Available records:
════════

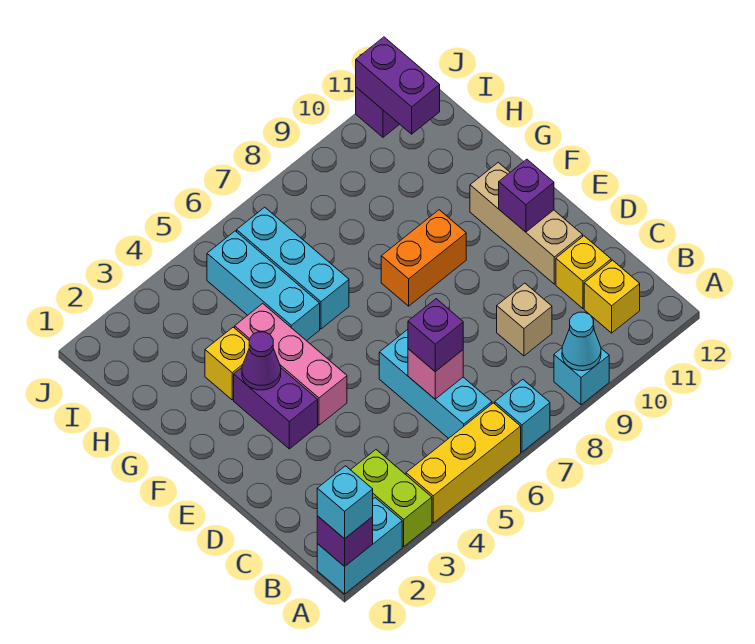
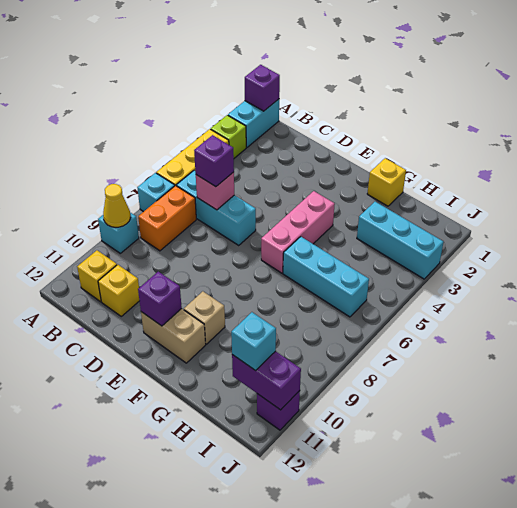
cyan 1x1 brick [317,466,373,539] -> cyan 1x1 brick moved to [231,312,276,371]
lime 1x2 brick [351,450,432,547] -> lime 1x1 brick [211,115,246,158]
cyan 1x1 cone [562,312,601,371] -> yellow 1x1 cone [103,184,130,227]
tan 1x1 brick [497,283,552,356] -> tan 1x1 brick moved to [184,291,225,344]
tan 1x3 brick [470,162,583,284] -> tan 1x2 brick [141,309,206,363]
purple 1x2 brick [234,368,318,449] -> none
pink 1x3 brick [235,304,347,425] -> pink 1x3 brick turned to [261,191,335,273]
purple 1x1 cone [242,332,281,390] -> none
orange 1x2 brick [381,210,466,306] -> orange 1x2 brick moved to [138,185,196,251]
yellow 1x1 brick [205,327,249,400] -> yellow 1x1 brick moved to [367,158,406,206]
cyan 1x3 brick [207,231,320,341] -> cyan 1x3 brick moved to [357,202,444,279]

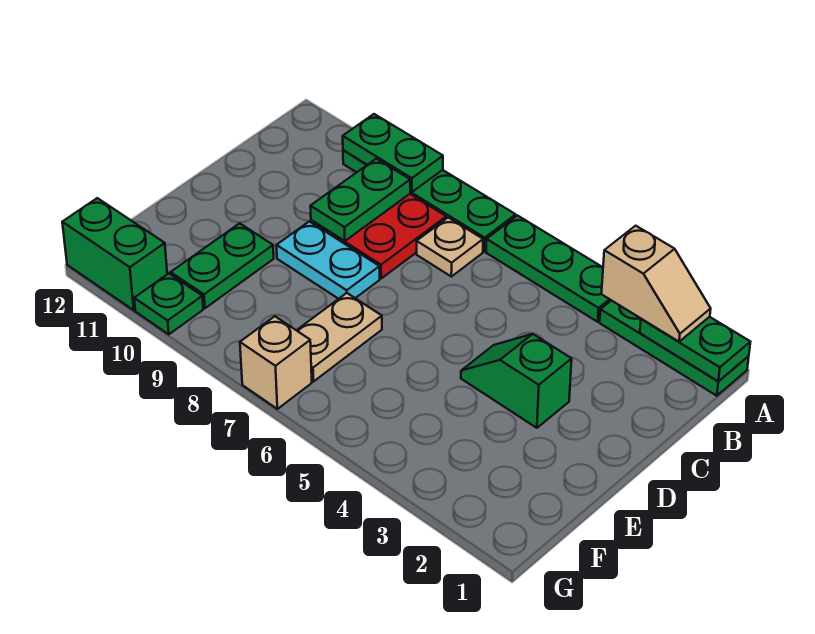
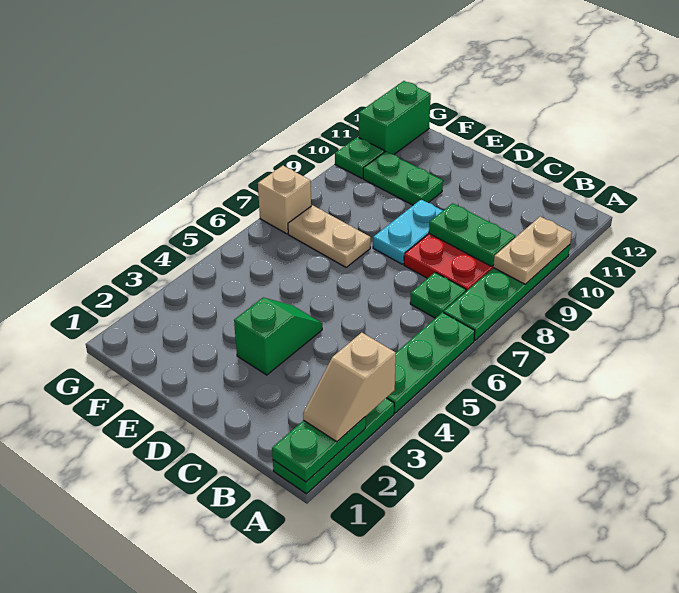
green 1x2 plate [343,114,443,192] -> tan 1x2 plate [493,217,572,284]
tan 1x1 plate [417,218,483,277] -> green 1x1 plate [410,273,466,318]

════════

What the exercise asks:
Could you repeat exactly the lines in the listing above from the one with "lime 1x2 brick" down to the one with "tan 1x1 brick [497,283,552,356]"? Include both of those lines.

Solution below:
lime 1x2 brick [351,450,432,547] -> lime 1x1 brick [211,115,246,158]
cyan 1x1 cone [562,312,601,371] -> yellow 1x1 cone [103,184,130,227]
tan 1x1 brick [497,283,552,356] -> tan 1x1 brick moved to [184,291,225,344]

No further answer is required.